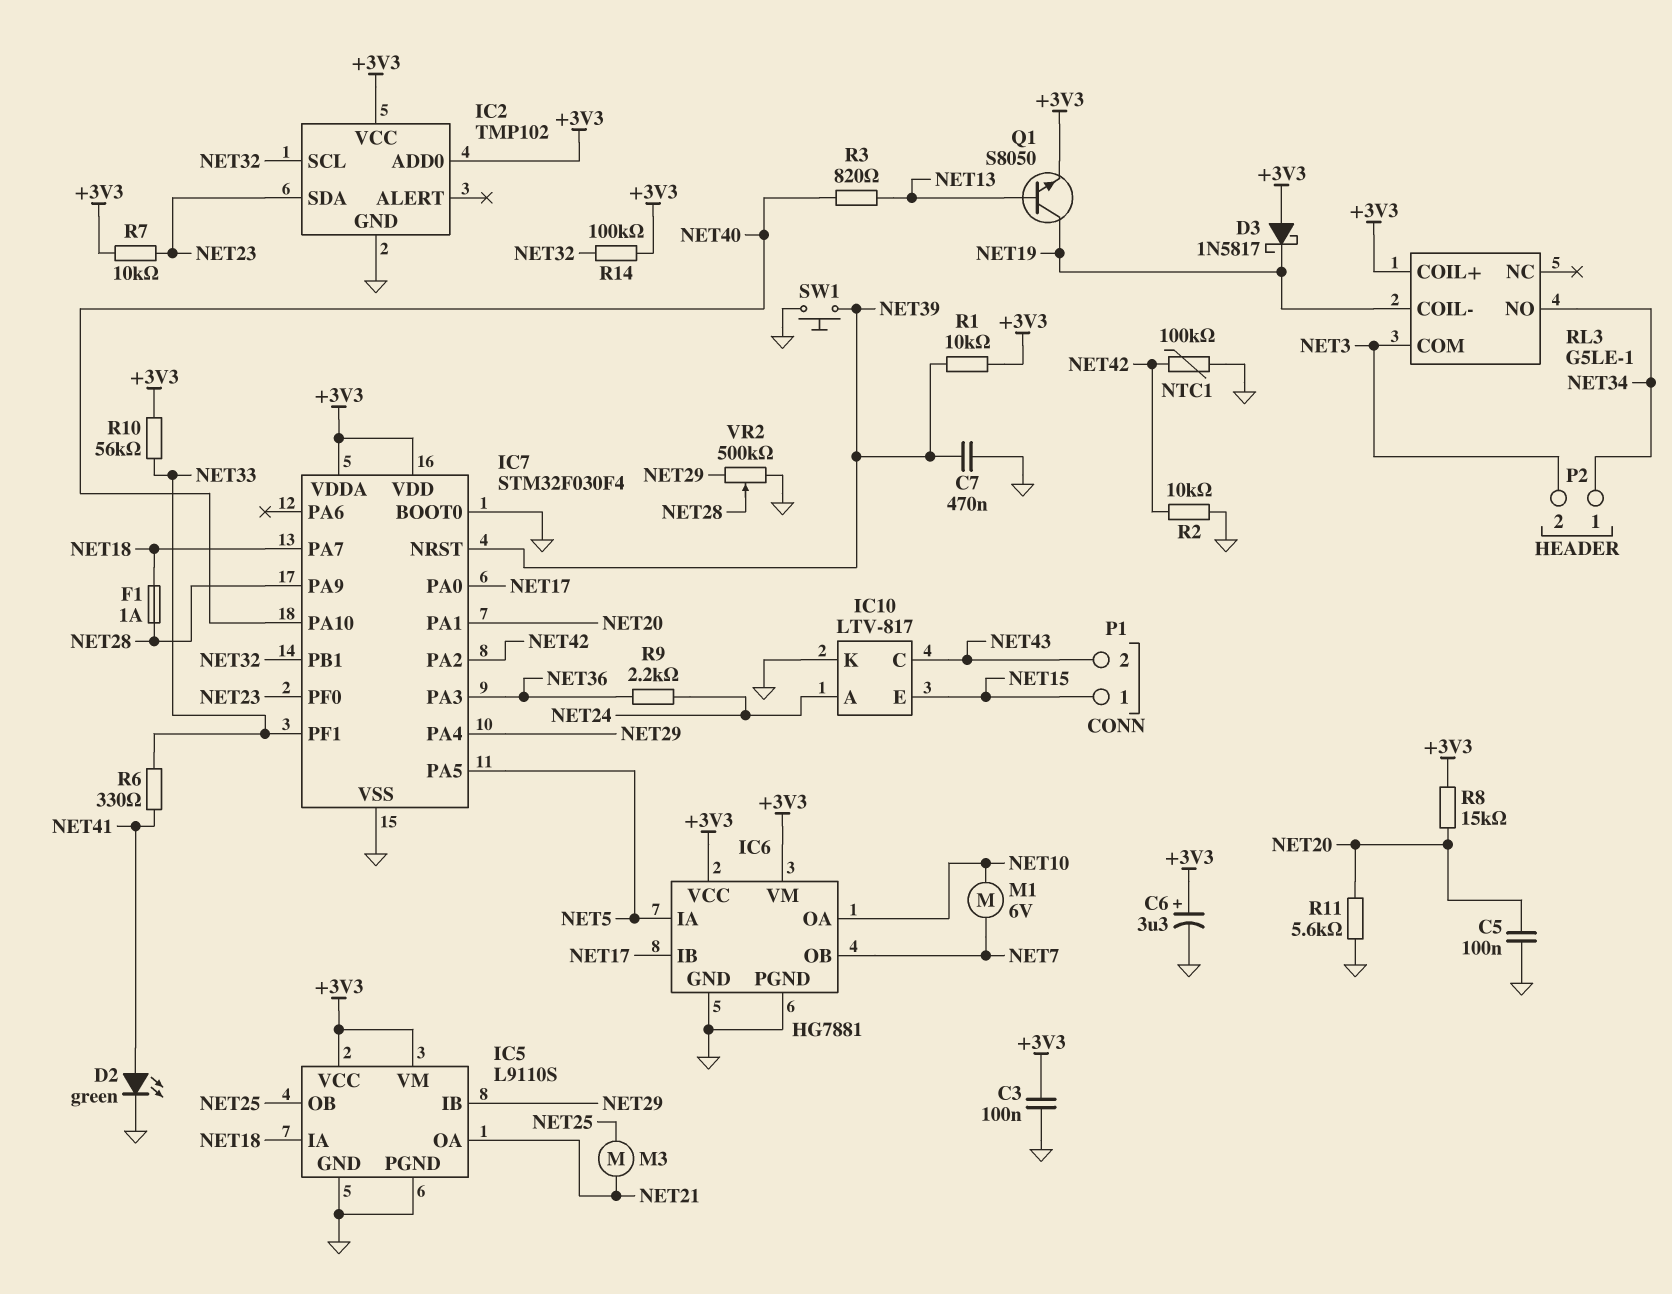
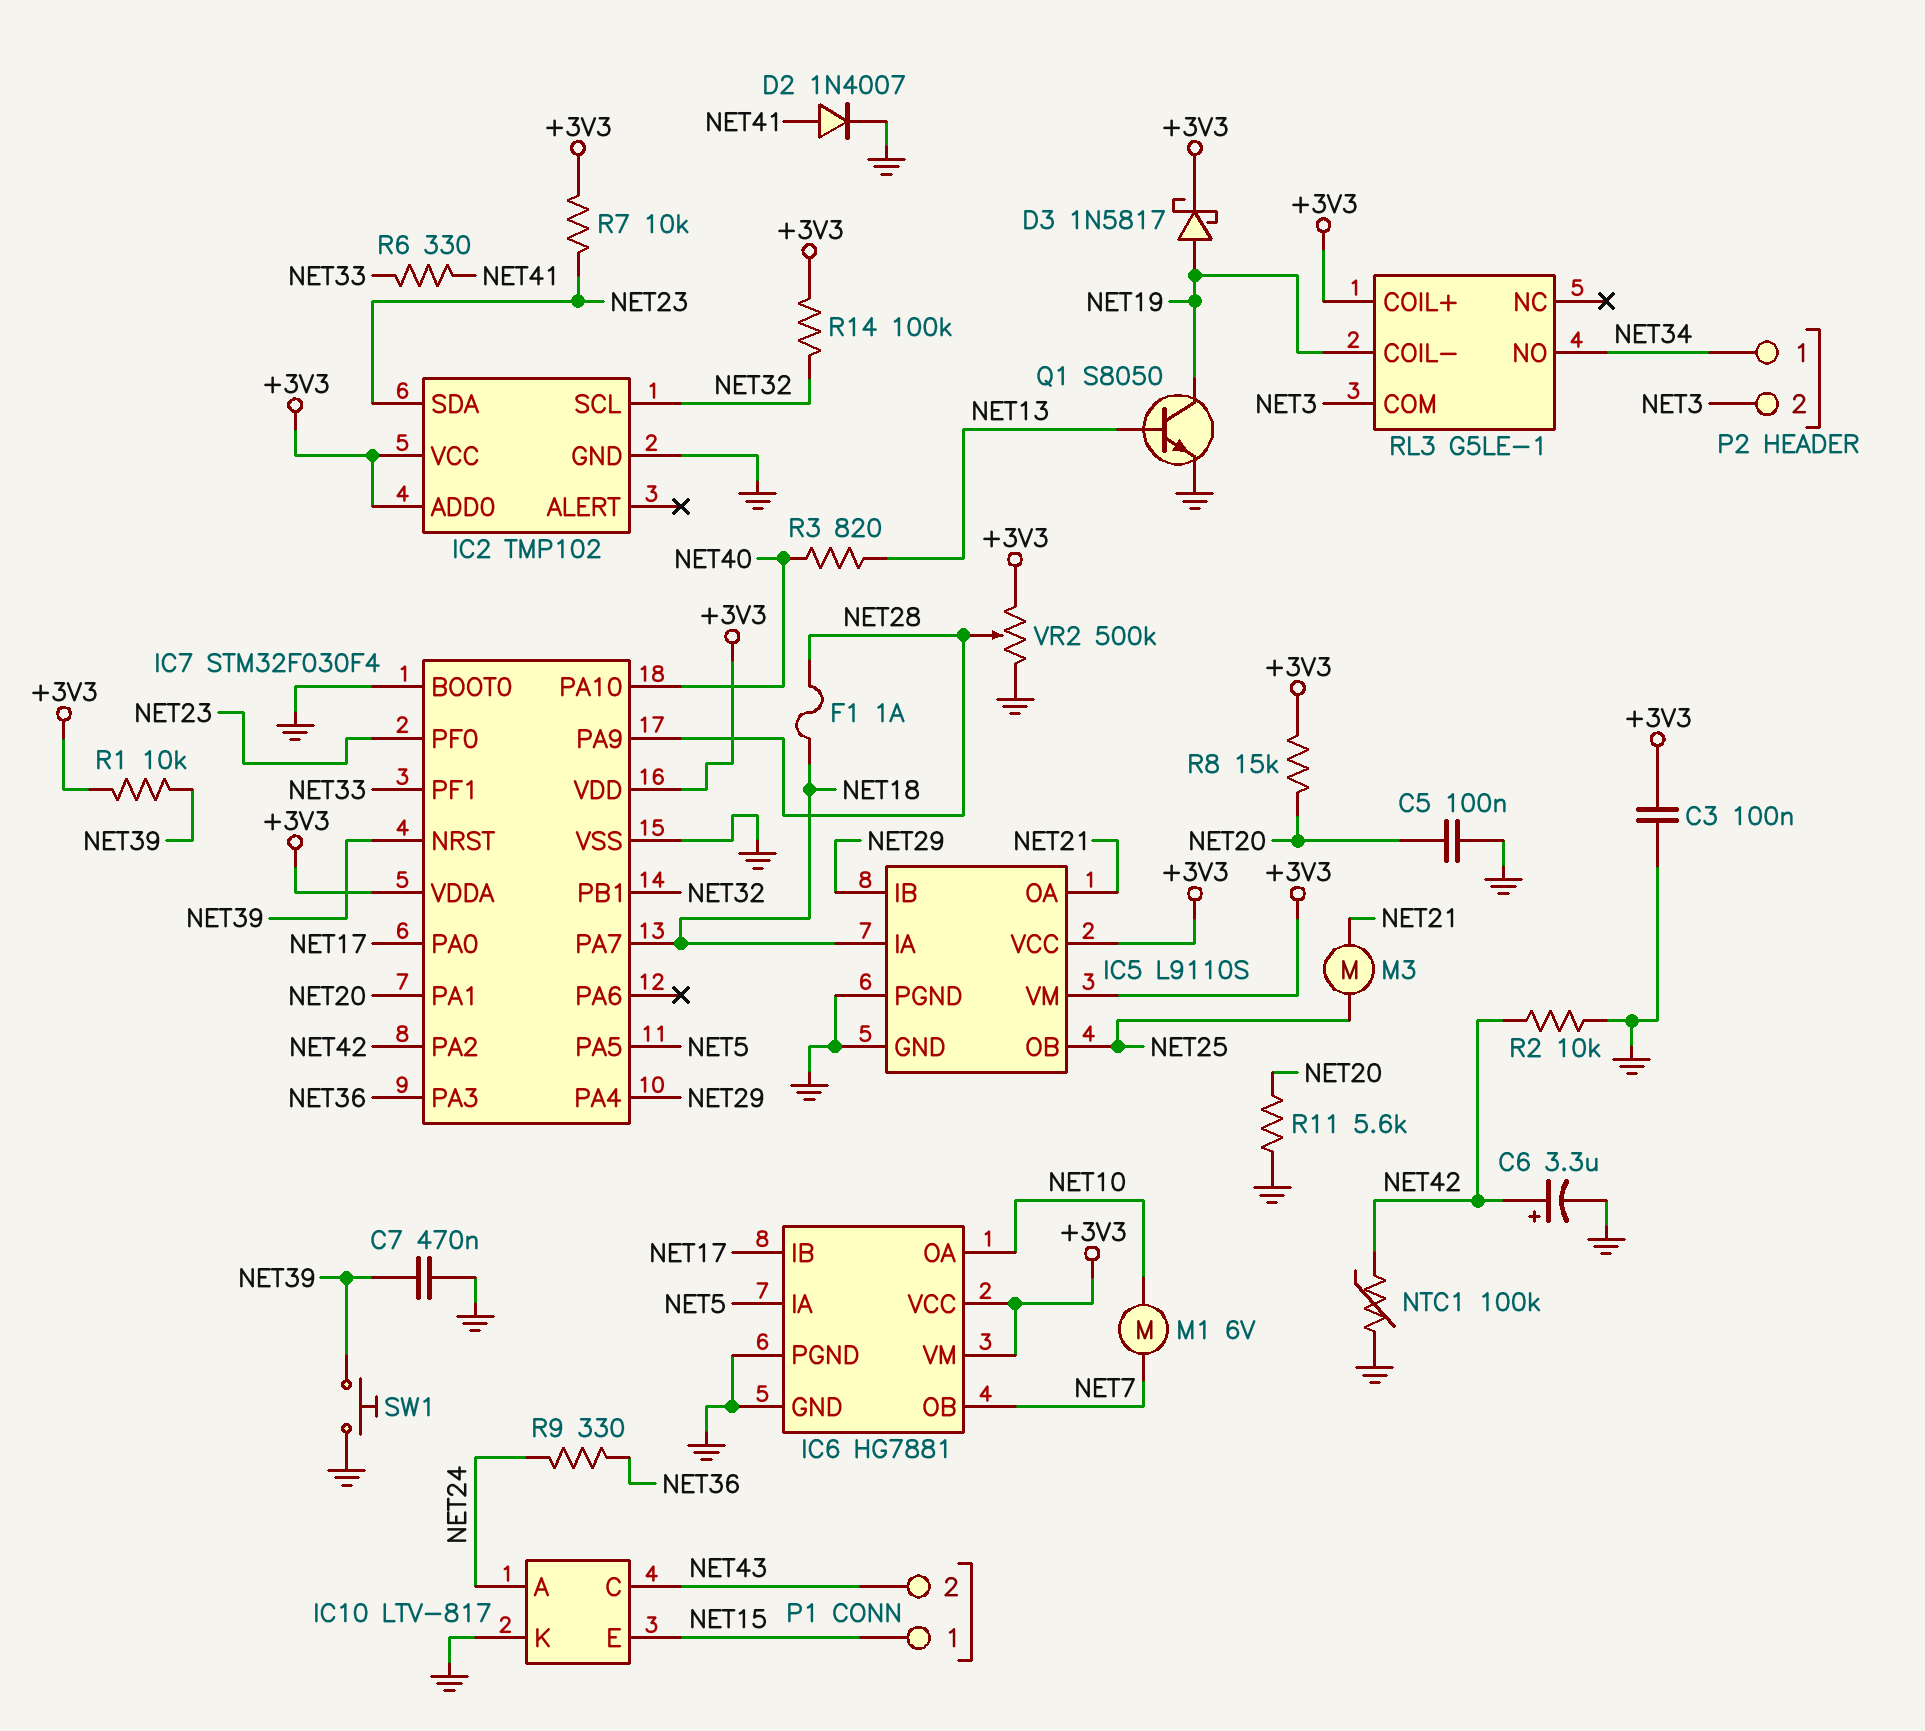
C6: 3.3uF (plus +3V3, minus GND) -> 3.3uF (plus NET42, minus GND)
D2: LED green (A NET41, K GND) -> diode 1N4007 (A NET41, K GND)
D3: schottky 1N5817 (A +3V3, K NET19) -> schottky 1N5817 (A NET19, K +3V3)
Q1: NPN S8050 (B NET13, C NET19, E +3V3) -> NPN S8050 (B NET13, C NET19, E GND)
R9: 2.2k (NET24, NET36) -> 330 (NET24, NET36)
R10: 56k (+3V3, NET33) -> none
VR2: 500k (GND, NET29, wiper NET28) -> 500k (+3V3, GND, wiper NET28)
______________________________
_What you will do_.
From the line that contains "R9: 2.2k (NET24, NET36) -> 330 (NET24, NET36)" down to the last line of the listing above, repeat each line exactly, and include nothing else.

_Exercise solution_.
R9: 2.2k (NET24, NET36) -> 330 (NET24, NET36)
R10: 56k (+3V3, NET33) -> none
VR2: 500k (GND, NET29, wiper NET28) -> 500k (+3V3, GND, wiper NET28)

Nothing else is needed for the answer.